_Instructions to follow_
Pictures are to be dropped. Everything else in the listing gets copied exactly.
*** Data segment ***
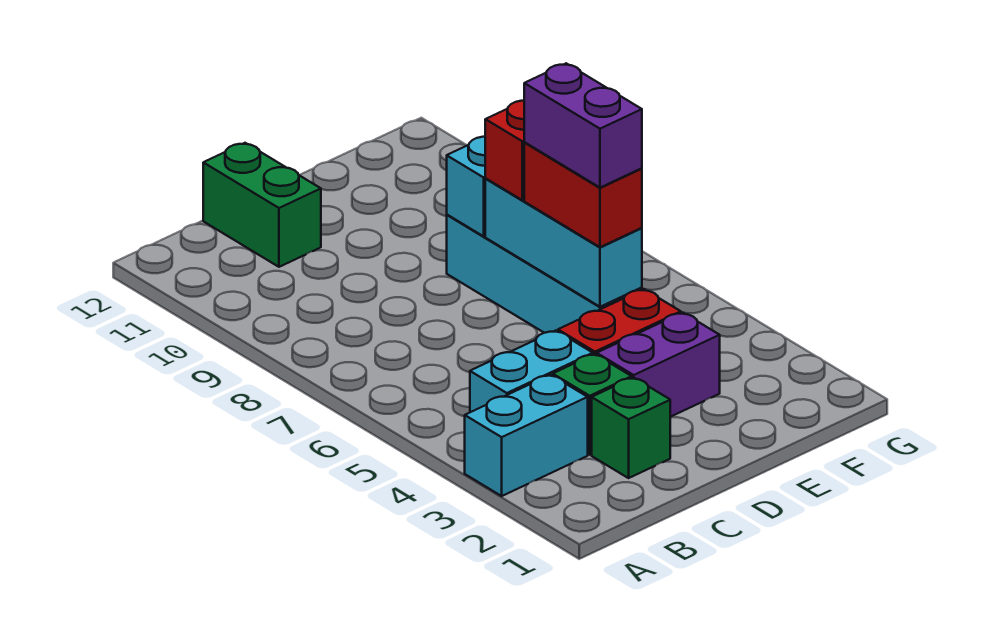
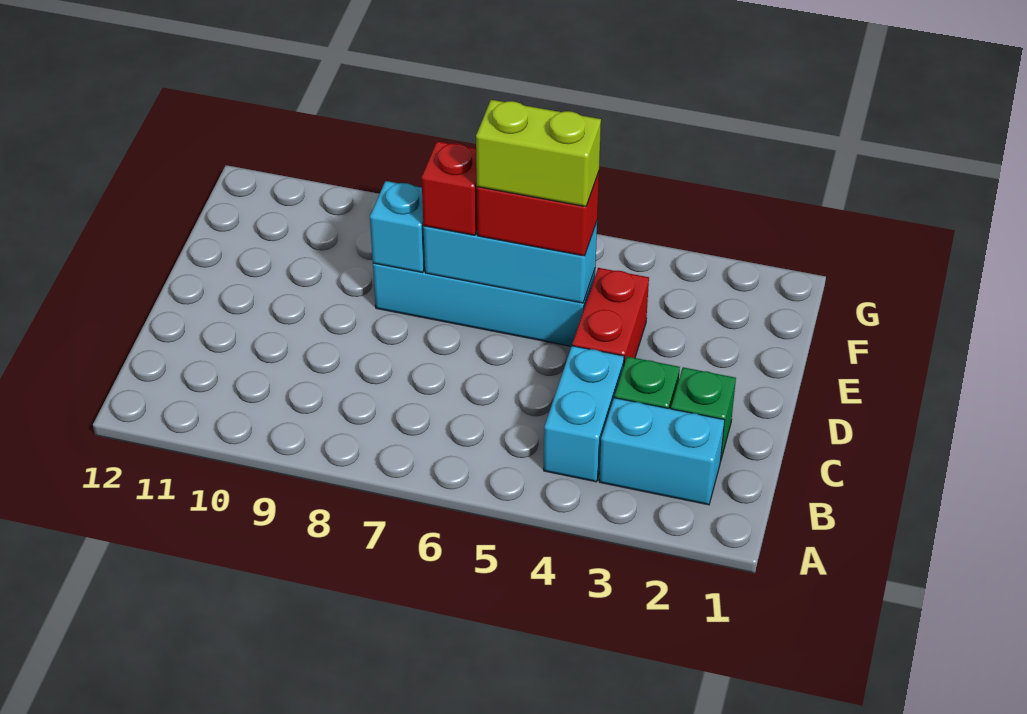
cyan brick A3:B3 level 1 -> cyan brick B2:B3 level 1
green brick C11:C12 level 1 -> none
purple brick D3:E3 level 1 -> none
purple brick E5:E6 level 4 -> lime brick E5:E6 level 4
*** End of Data segment ***
_Solution to this problem_
cyan brick A3:B3 level 1 -> cyan brick B2:B3 level 1
green brick C11:C12 level 1 -> none
purple brick D3:E3 level 1 -> none
purple brick E5:E6 level 4 -> lime brick E5:E6 level 4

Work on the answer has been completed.